→ THE PROBLEM: Could you report every line from the entries that includes the word "none"?

→ DATASET EXTRACT:
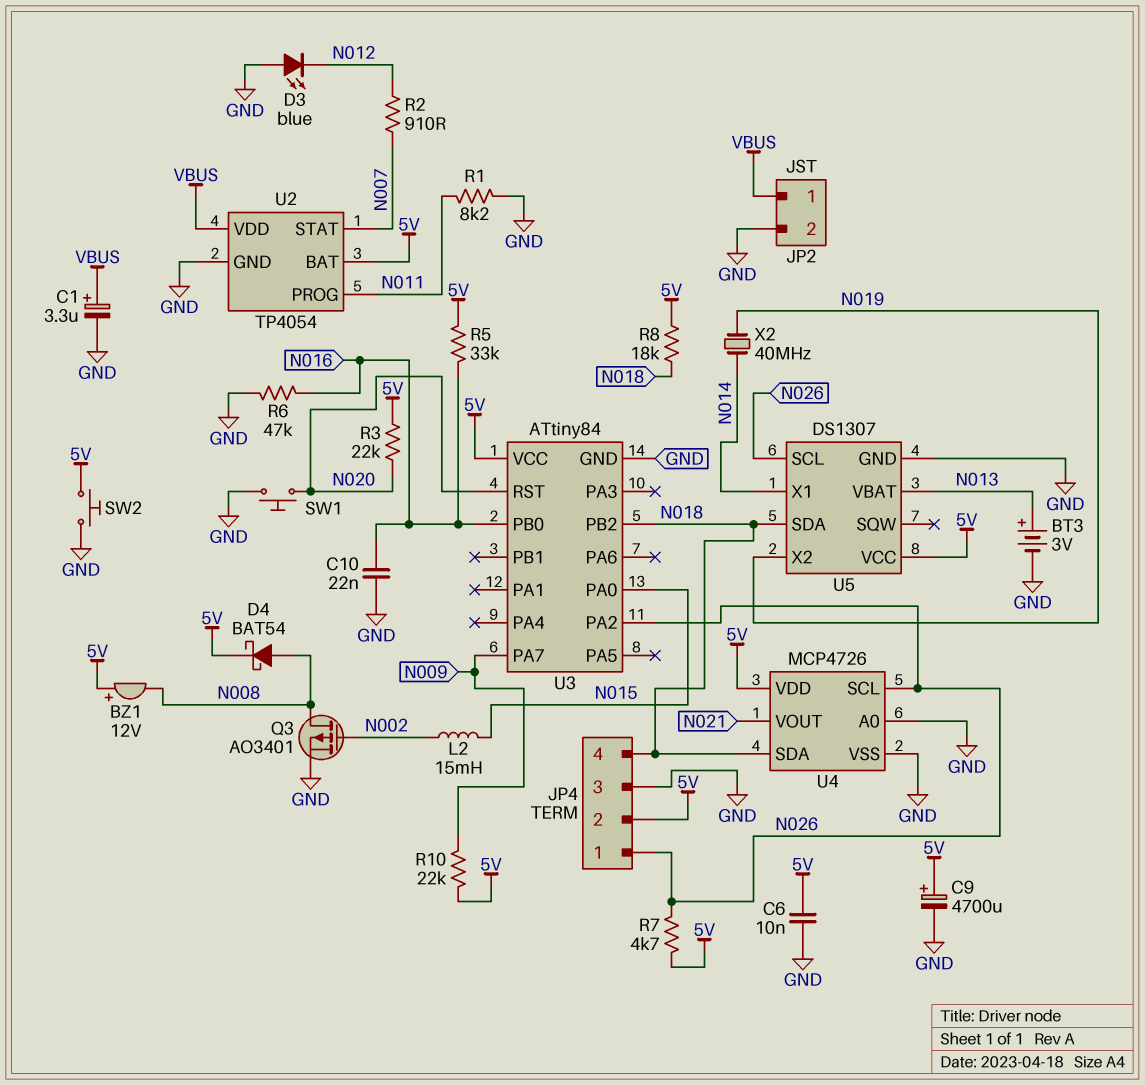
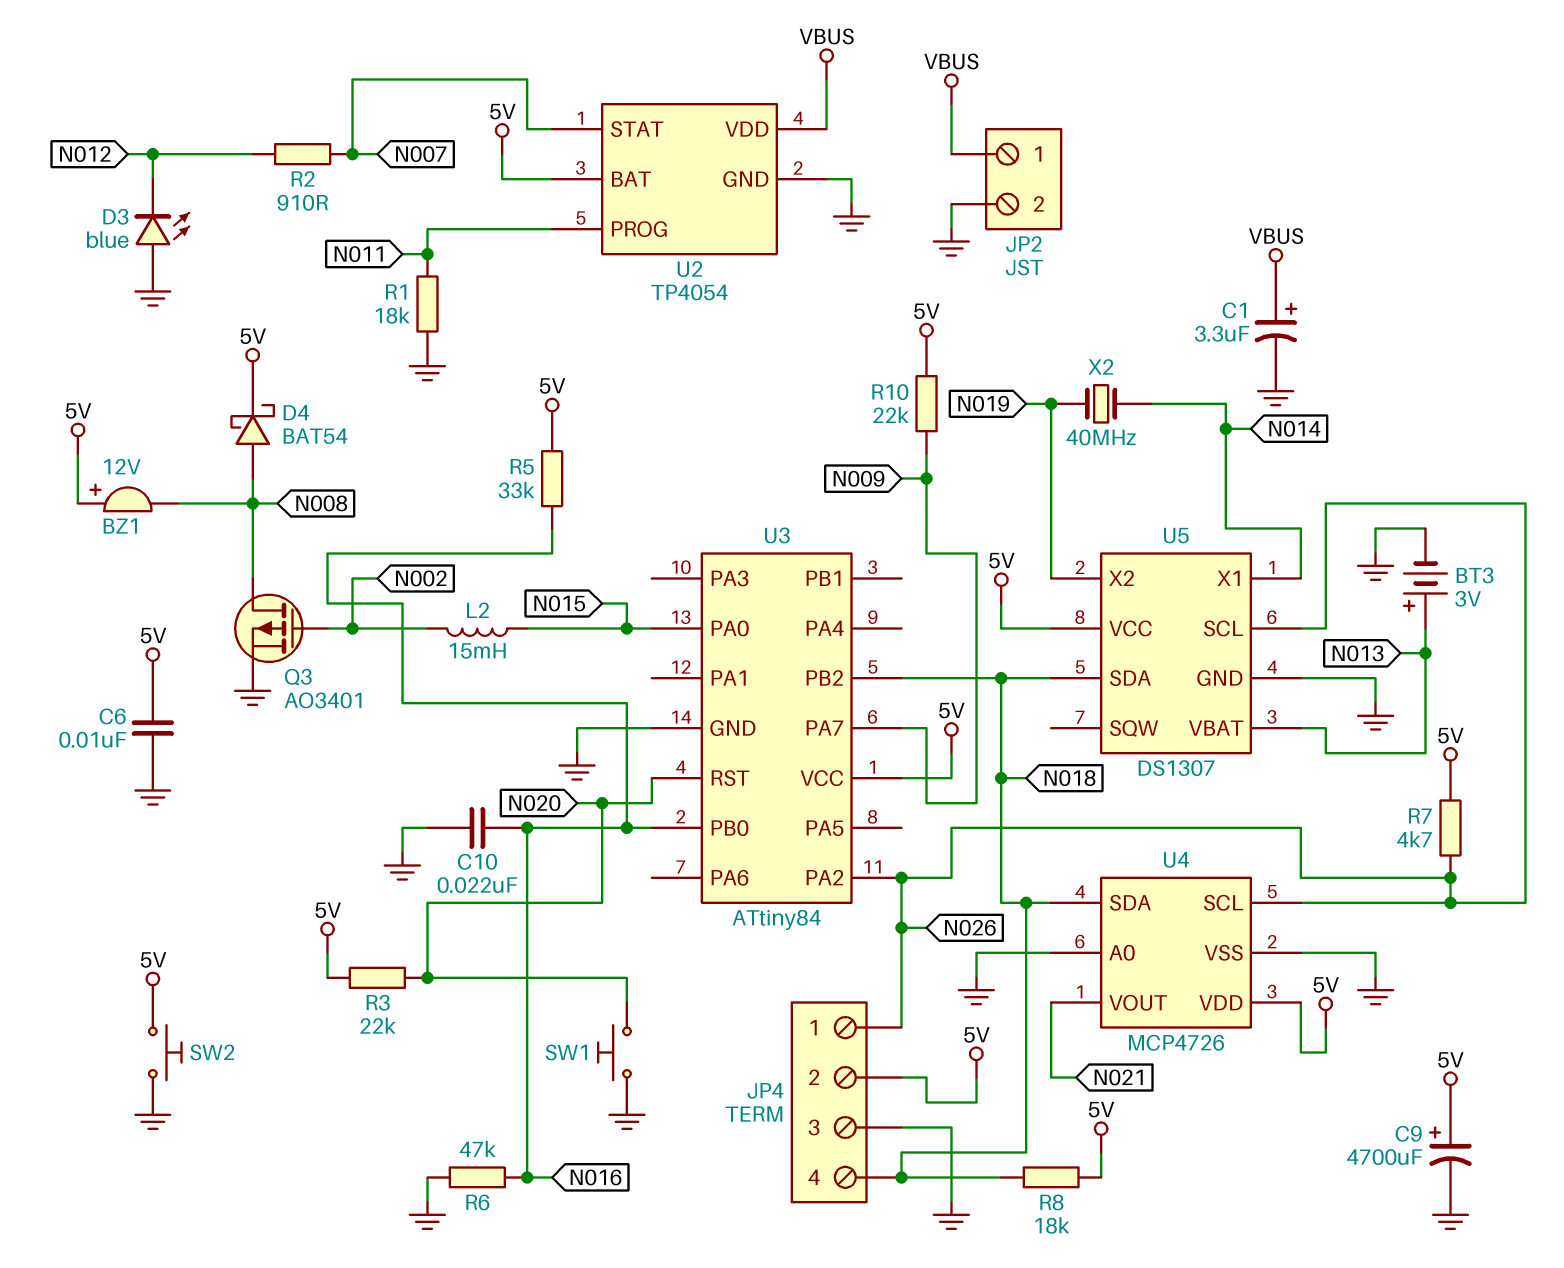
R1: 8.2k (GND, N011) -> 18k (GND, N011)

* * *

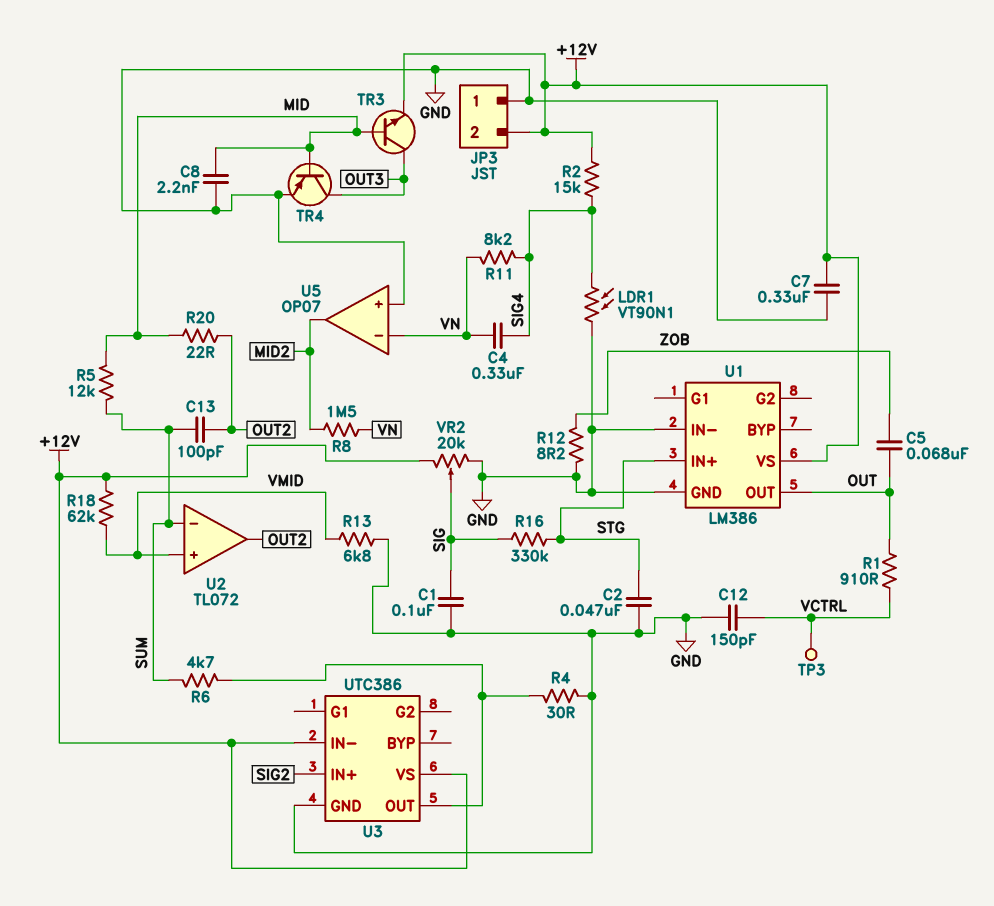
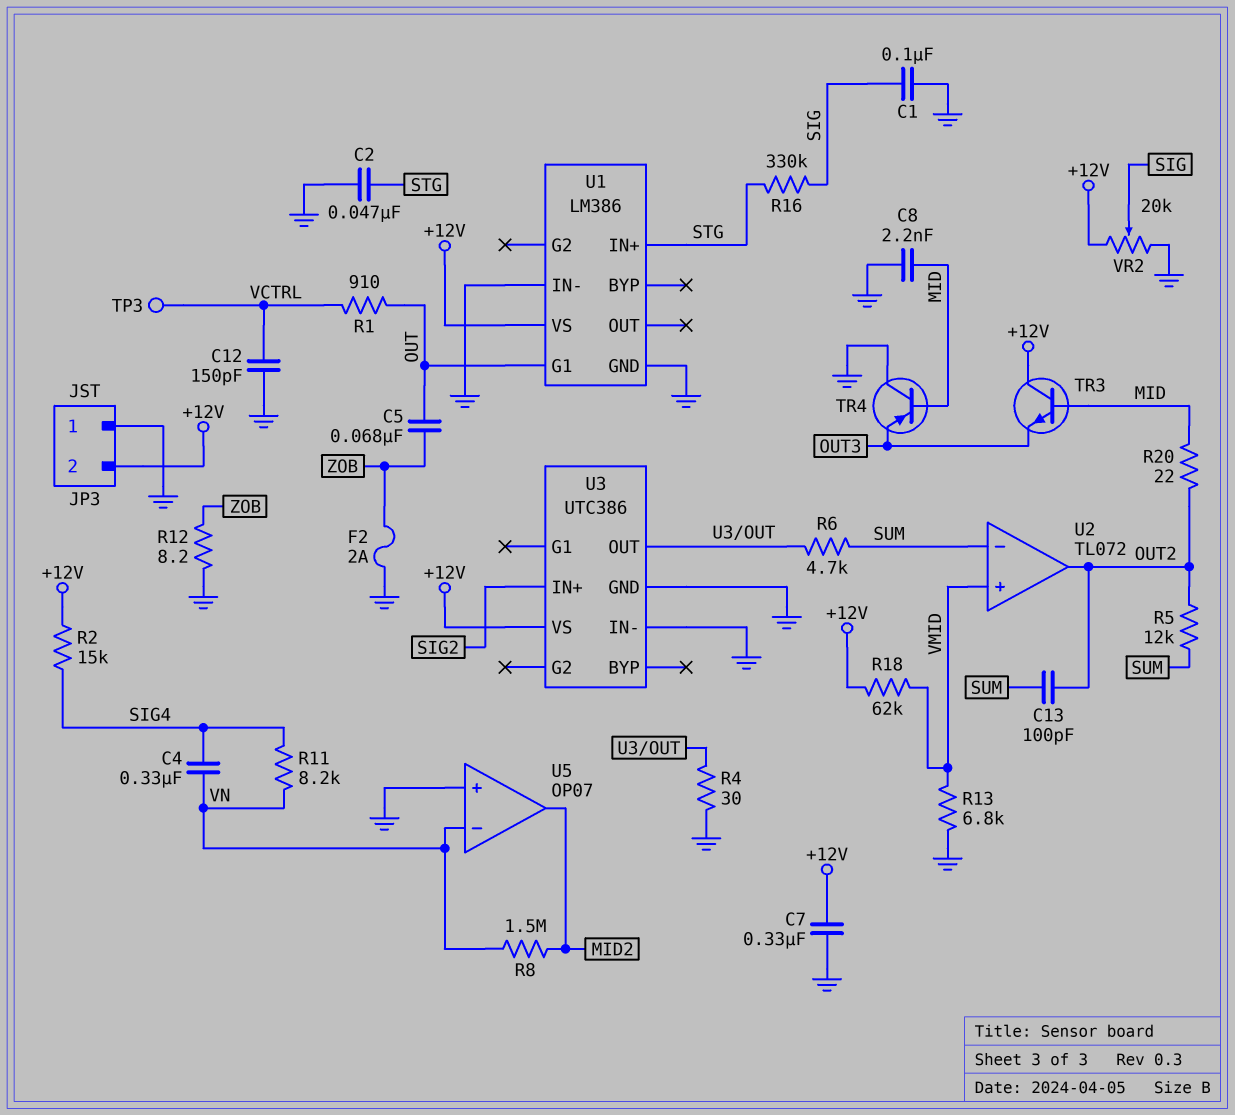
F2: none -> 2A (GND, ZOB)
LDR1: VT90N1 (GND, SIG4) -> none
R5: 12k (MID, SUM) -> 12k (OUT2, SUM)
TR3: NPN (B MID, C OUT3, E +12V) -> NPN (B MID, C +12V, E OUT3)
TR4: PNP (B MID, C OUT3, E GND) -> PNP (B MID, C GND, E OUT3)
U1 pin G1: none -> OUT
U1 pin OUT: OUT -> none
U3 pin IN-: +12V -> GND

→ TASK ANSWER:
F2: none -> 2A (GND, ZOB)
LDR1: VT90N1 (GND, SIG4) -> none
U1 pin G1: none -> OUT
U1 pin OUT: OUT -> none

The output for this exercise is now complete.